◆ About this task ◆
In the copy, include no pictures. Reproduce the rest of the entries exactly.

Entries taken from a collection
______________________________

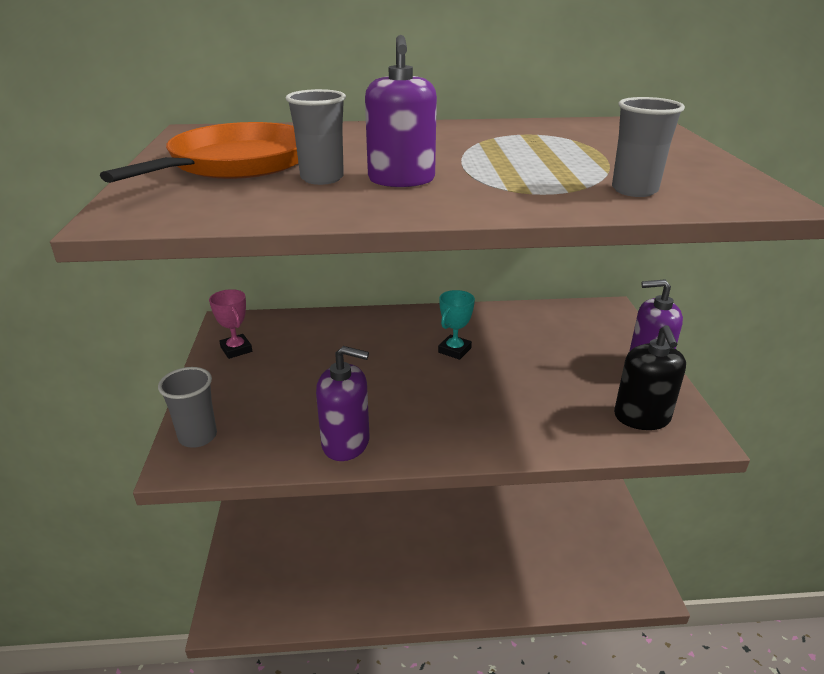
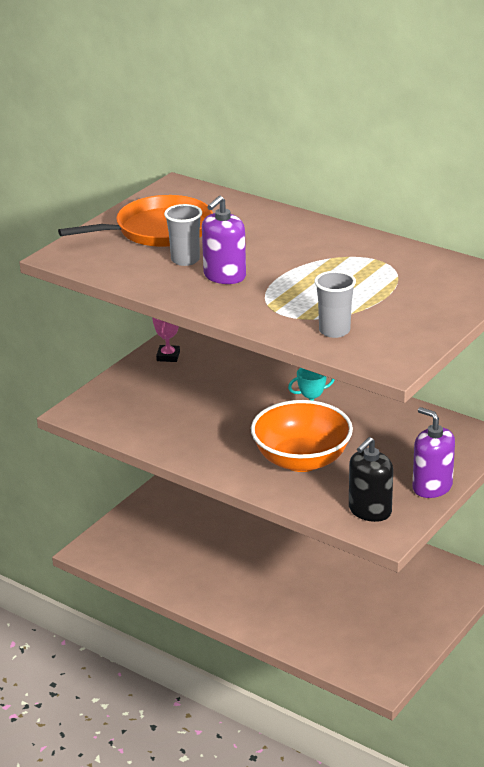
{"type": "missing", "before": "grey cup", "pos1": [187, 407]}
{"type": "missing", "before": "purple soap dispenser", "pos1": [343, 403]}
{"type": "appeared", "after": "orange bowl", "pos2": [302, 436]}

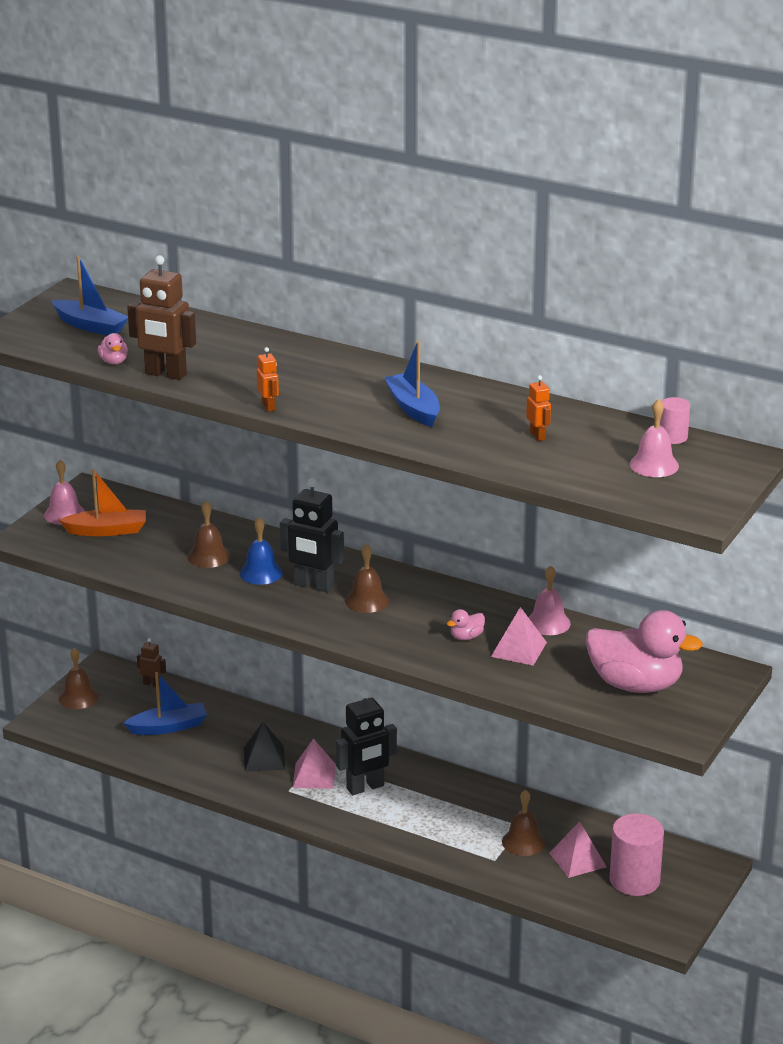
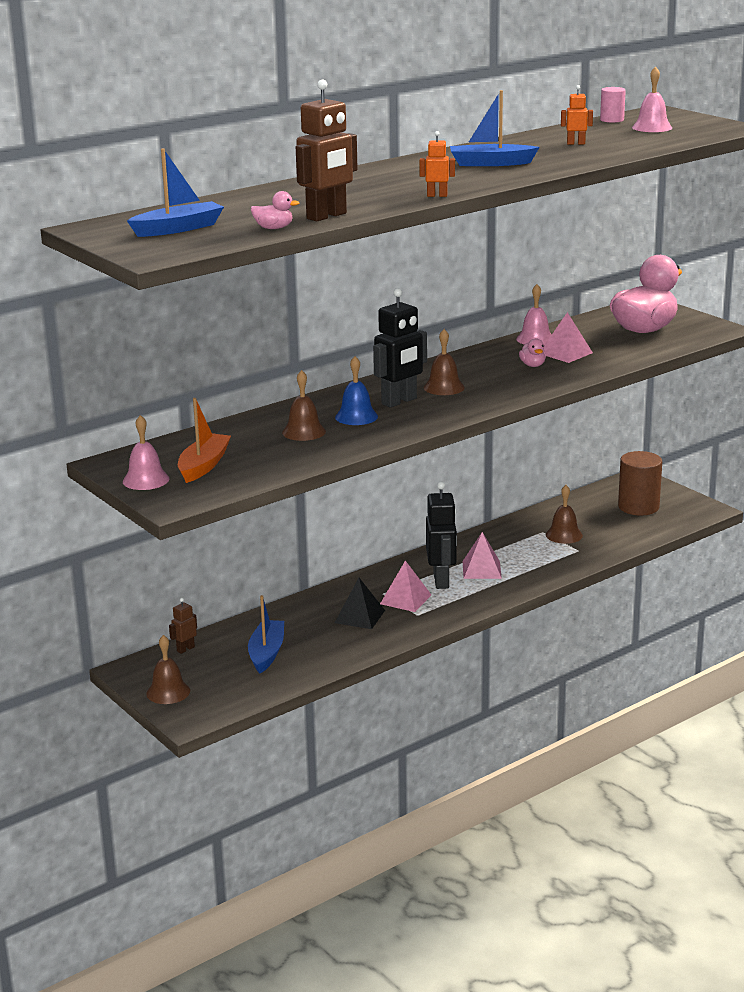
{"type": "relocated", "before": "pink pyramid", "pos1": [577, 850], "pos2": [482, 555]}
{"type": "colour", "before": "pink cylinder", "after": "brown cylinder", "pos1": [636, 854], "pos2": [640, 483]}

______________________________

◆ Response box ◆
{"type": "missing", "before": "grey cup", "pos1": [187, 407]}
{"type": "missing", "before": "purple soap dispenser", "pos1": [343, 403]}
{"type": "appeared", "after": "orange bowl", "pos2": [302, 436]}

{"type": "relocated", "before": "pink pyramid", "pos1": [577, 850], "pos2": [482, 555]}
{"type": "colour", "before": "pink cylinder", "after": "brown cylinder", "pos1": [636, 854], "pos2": [640, 483]}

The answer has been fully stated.